◆ What to do ◆
Transcribe every entry exactly, leaving out any pictures.

---------- Given records ----------

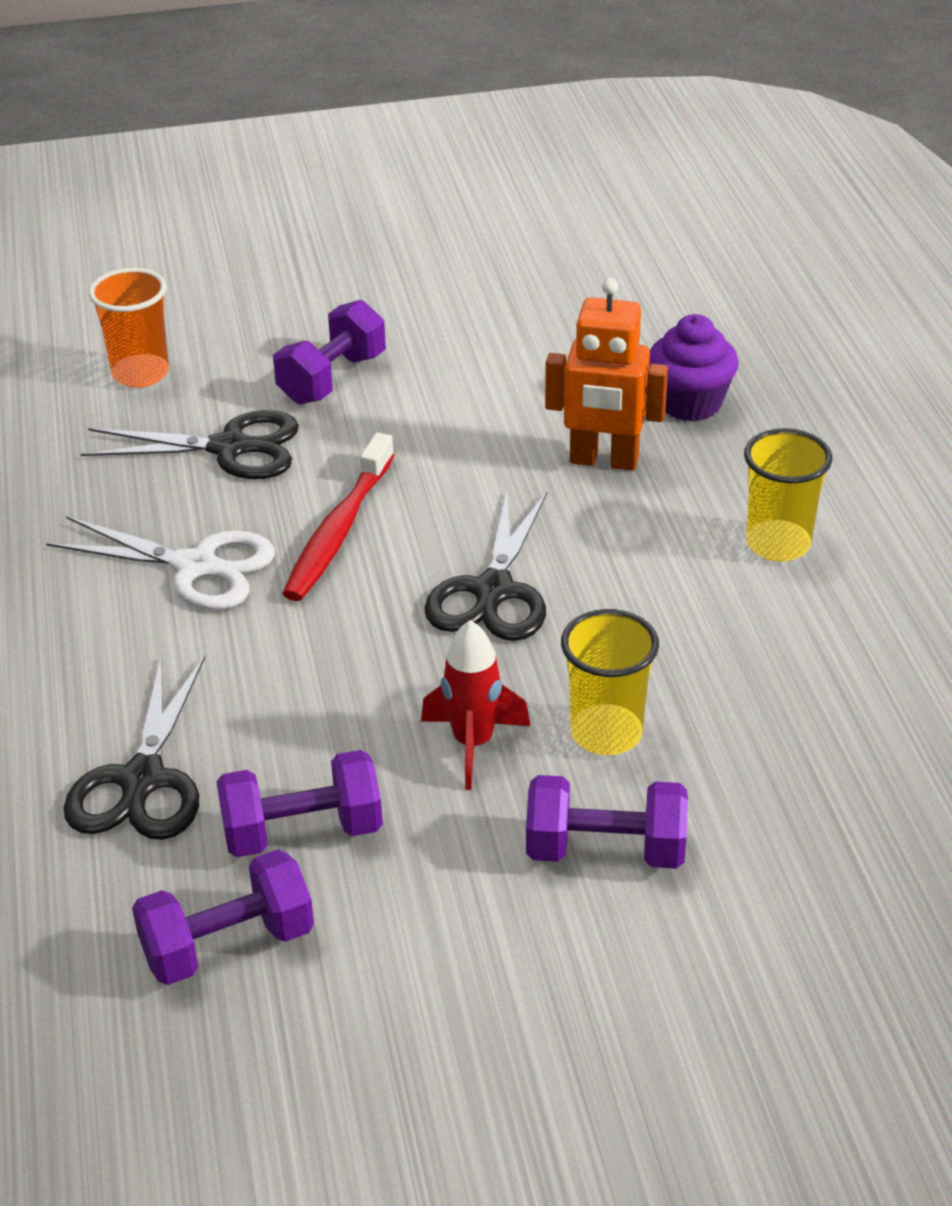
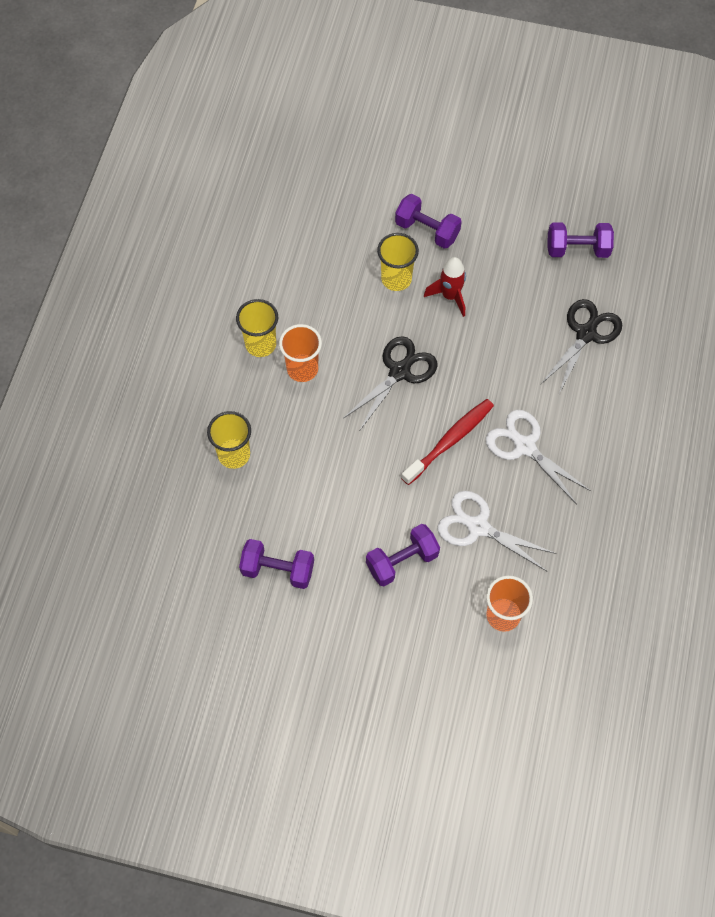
camera: 155 degrees left, 25 degrees up
(229, 448) = (478, 527): black scissors -> white scissors
(302, 832) = (533, 284): purple dumbbell -> purple dumbbell (278, 570)
(603, 461) = (302, 432): orange robot -> none
(673, 536) = (302, 369): none -> orange cup
(690, 403) = (234, 454): purple cupcake -> yellow cup

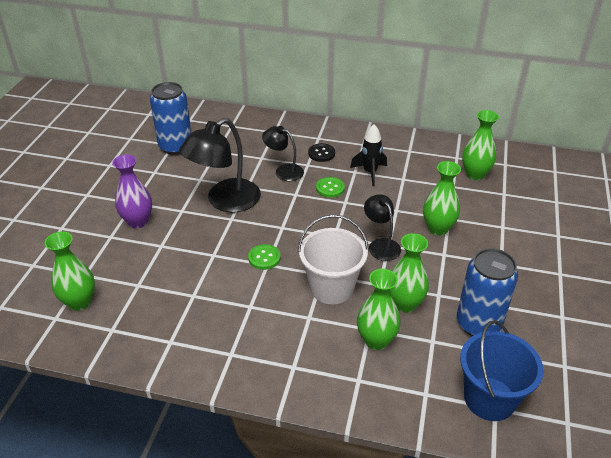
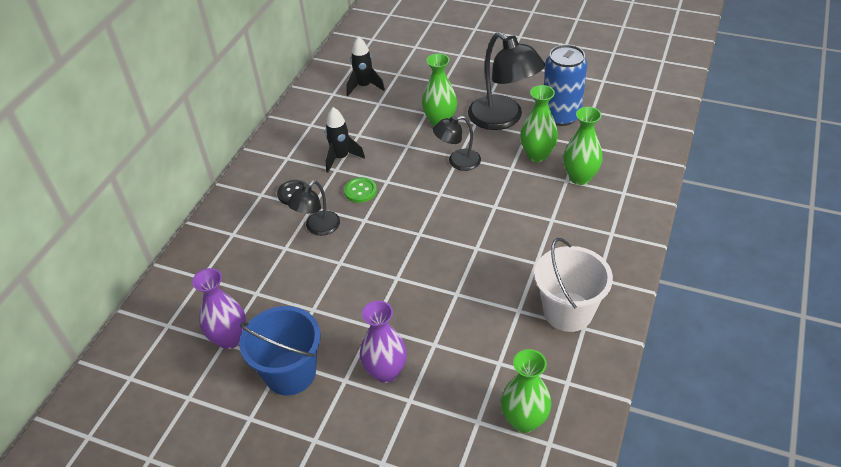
camera: 80 degrees left, 5 degrees up
(175, 146) = (229, 339): blue can -> purple vase
(225, 201) = (363, 283): black lamp -> black lamp (503, 119)
(264, 258) = (466, 250): green button -> none
(331, 287) = (514, 201): white bucket -> white bucket (568, 311)
(475, 174) = (364, 86): green vase -> black rocket
(489, 398) = (636, 122): blue bucket -> blue bucket (290, 373)

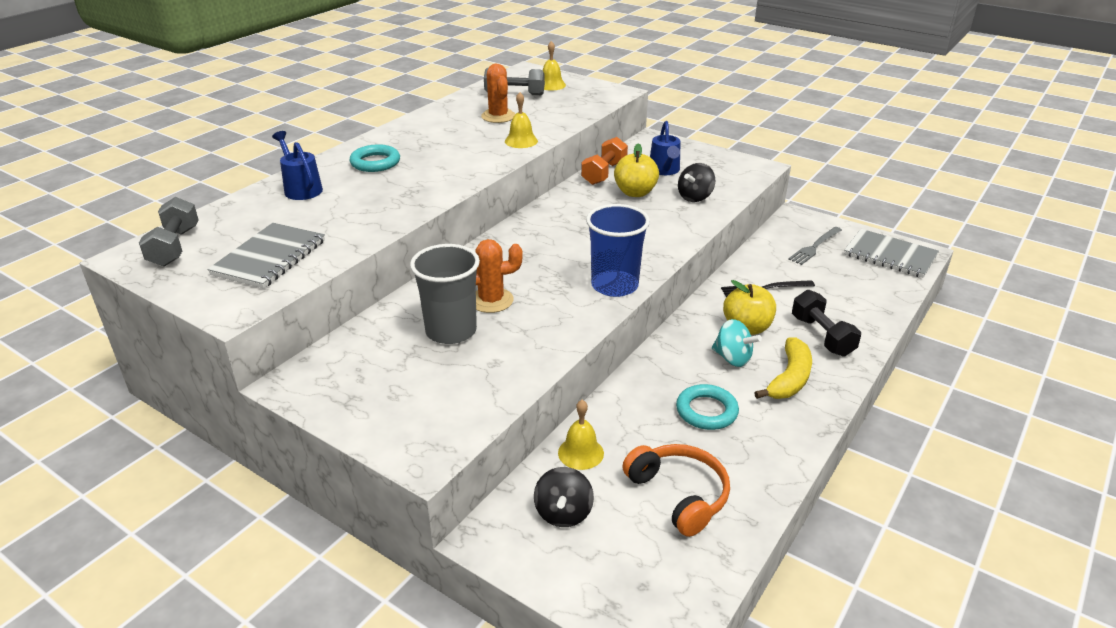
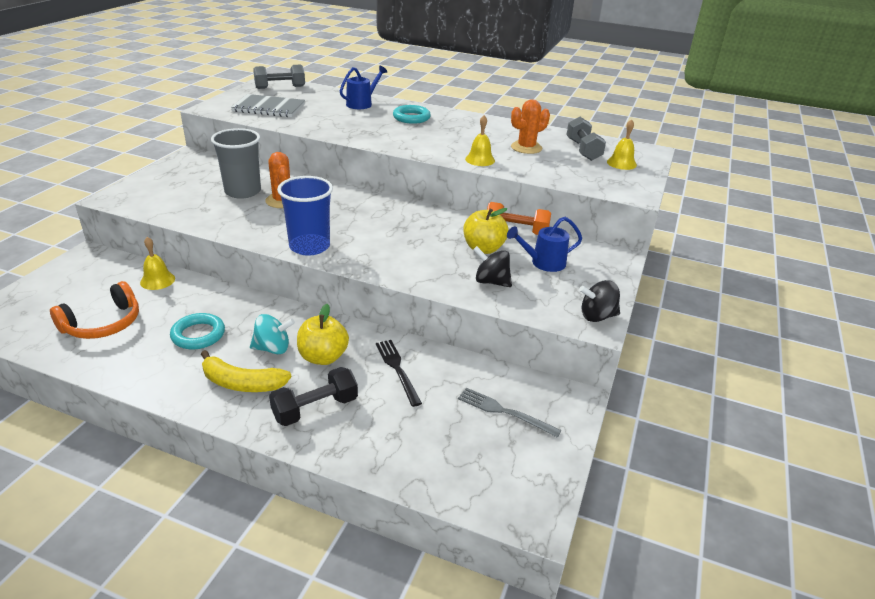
camera: 75 degrees right, 0 degrees up
(563, 513) = (99, 278): black spinning top -> black spinning top (597, 316)
(732, 358) = (273, 348): turquoise spinning top -> turquoise spinning top turned 120 degrees counterclockwise
(890, 255) = (512, 483): grey notebook -> none

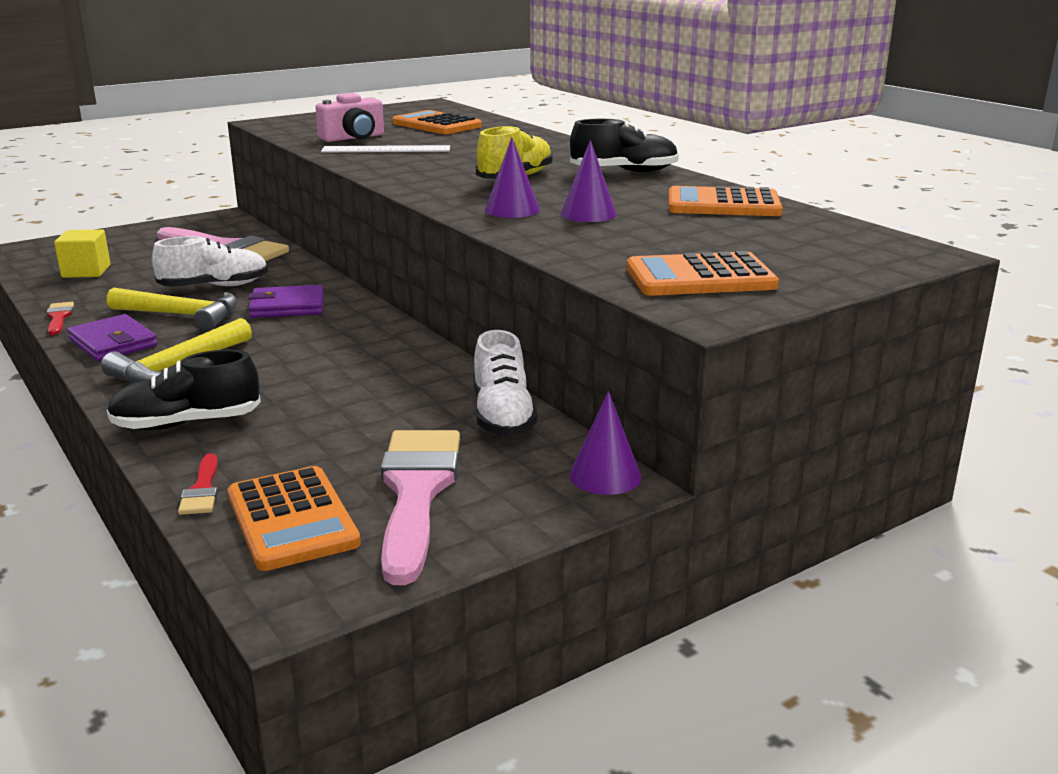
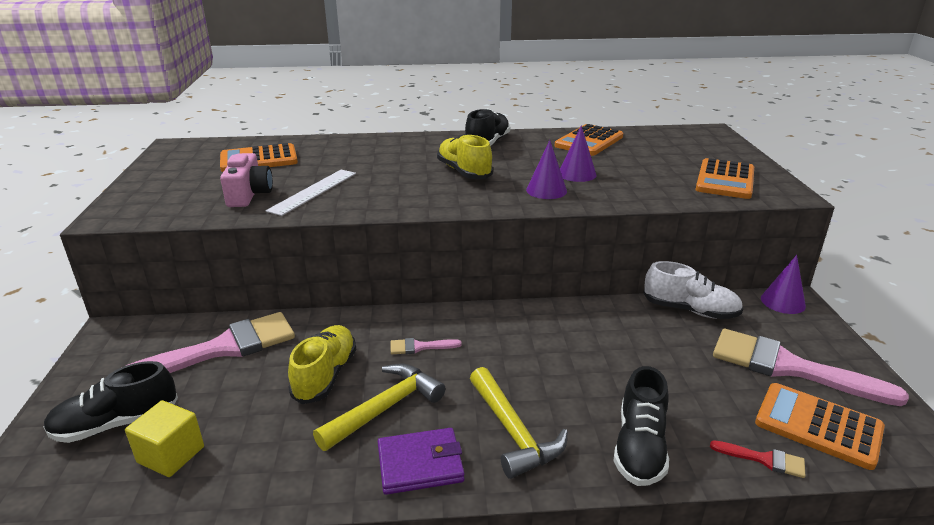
camera: 60 degrees left, 5 degrees up
(59, 317) = (307, 495): red brush -> none
(112, 250) = (116, 424): none -> black shoe
(214, 286) = (325, 375): white shoe -> yellow shoe
(287, 306) = (419, 347): purple wallet -> pink brush
(291, 519) = (818, 426): orange calculator -> orange calculator turned 150 degrees counterclockwise

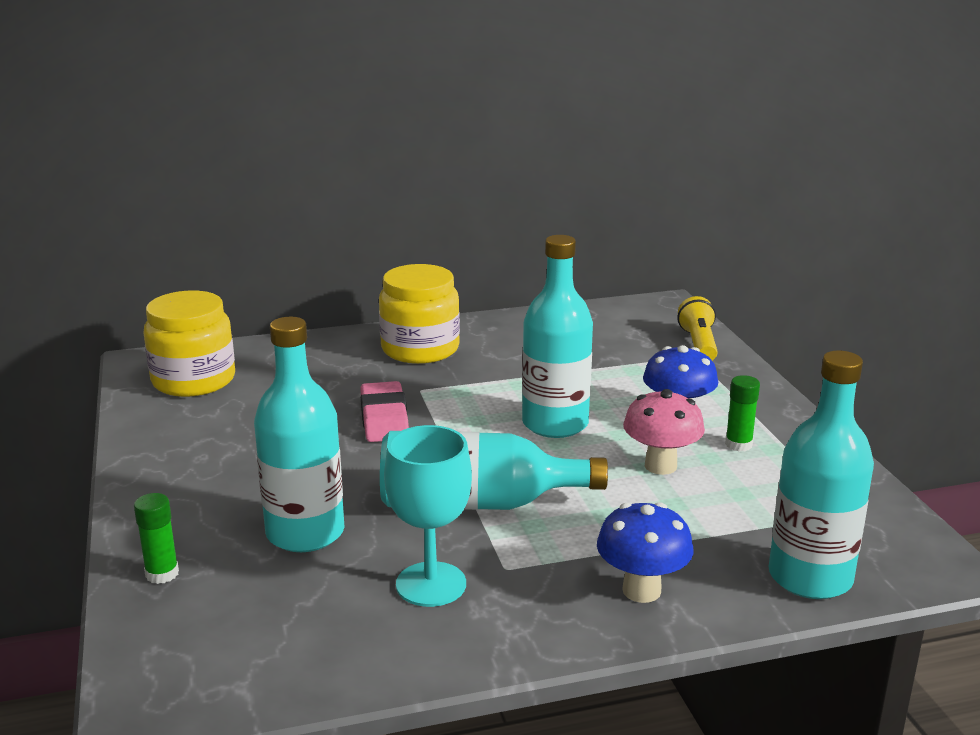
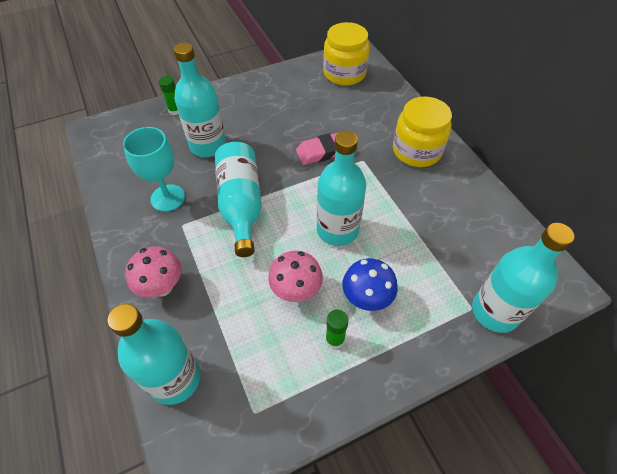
camera: 80 degrees right, 30 degrees up
(641, 590) = (162, 287): blue mushroom -> pink mushroom
(699, 344) = (495, 311): yellow flashlight -> turquoise bottle

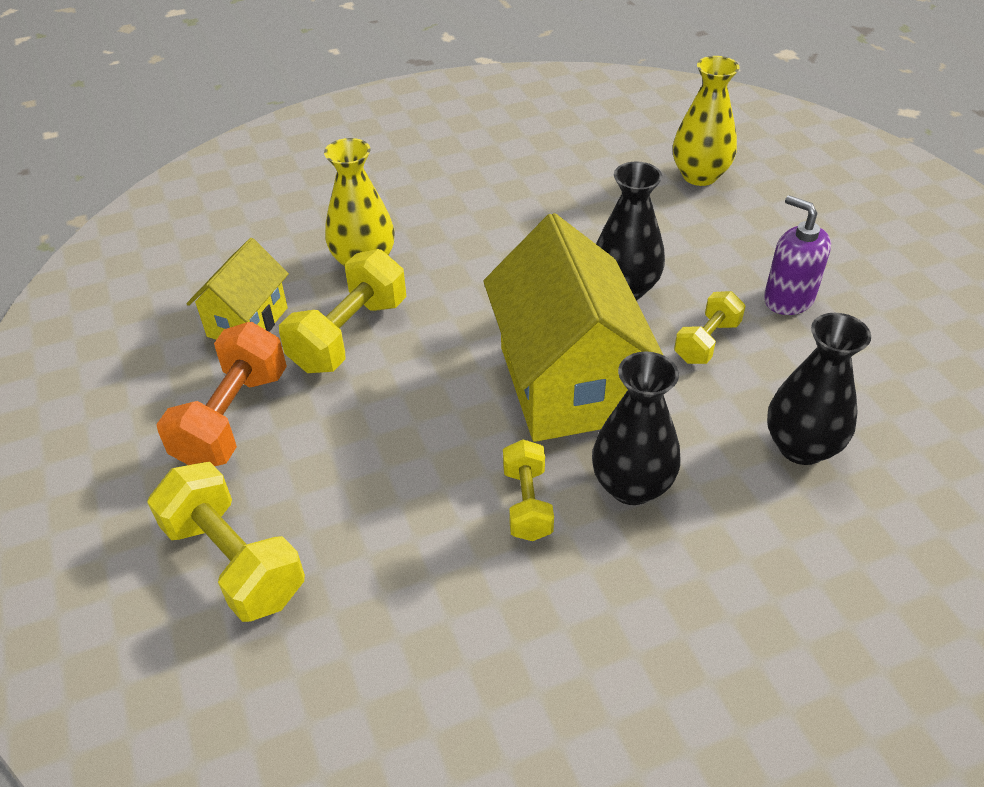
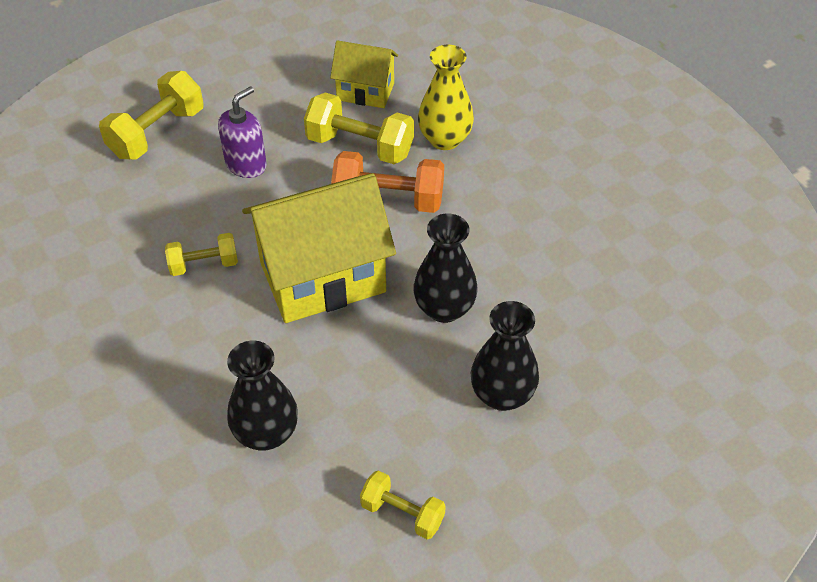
camera: 80 degrees right, 5 degrees up
(233, 418) = (272, 106): orange dumbbell -> orange dumbbell (388, 199)
(631, 486) = (221, 323): black vase -> black vase (502, 395)
(699, 176) = (638, 362): yellow vase -> none
(706, 342) = (384, 368): yellow dumbbell -> yellow dumbbell (402, 513)
(788, 299) = (453, 433): purple soap dispenser -> purple soap dispenser (246, 164)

----------

◆ Written response ◆
camera: 155 degrees left, 25 degrees up
(229, 448) = (478, 527): black scissors -> white scissors
(302, 832) = (533, 284): purple dumbbell -> purple dumbbell (278, 570)
(603, 461) = (302, 432): orange robot -> none
(673, 536) = (302, 369): none -> orange cup
(690, 403) = (234, 454): purple cupcake -> yellow cup

camera: 80 degrees left, 5 degrees up
(175, 146) = (229, 339): blue can -> purple vase
(225, 201) = (363, 283): black lamp -> black lamp (503, 119)
(264, 258) = (466, 250): green button -> none
(331, 287) = (514, 201): white bucket -> white bucket (568, 311)
(475, 174) = (364, 86): green vase -> black rocket
(489, 398) = (636, 122): blue bucket -> blue bucket (290, 373)

camera: 75 degrees right, 0 degrees up
(563, 513) = (99, 278): black spinning top -> black spinning top (597, 316)
(732, 358) = (273, 348): turquoise spinning top -> turquoise spinning top turned 120 degrees counterclockwise
(890, 255) = (512, 483): grey notebook -> none

camera: 60 degrees left, 5 degrees up
(59, 317) = (307, 495): red brush -> none
(112, 250) = (116, 424): none -> black shoe
(214, 286) = (325, 375): white shoe -> yellow shoe
(287, 306) = (419, 347): purple wallet -> pink brush
(291, 519) = (818, 426): orange calculator -> orange calculator turned 150 degrees counterclockwise

camera: 80 degrees right, 30 degrees up
(641, 590) = (162, 287): blue mushroom -> pink mushroom
(699, 344) = (495, 311): yellow flashlight -> turquoise bottle

camera: 80 degrees right, 5 degrees up
(233, 418) = (272, 106): orange dumbbell -> orange dumbbell (388, 199)
(631, 486) = (221, 323): black vase -> black vase (502, 395)
(699, 176) = (638, 362): yellow vase -> none
(706, 342) = (384, 368): yellow dumbbell -> yellow dumbbell (402, 513)
(788, 299) = (453, 433): purple soap dispenser -> purple soap dispenser (246, 164)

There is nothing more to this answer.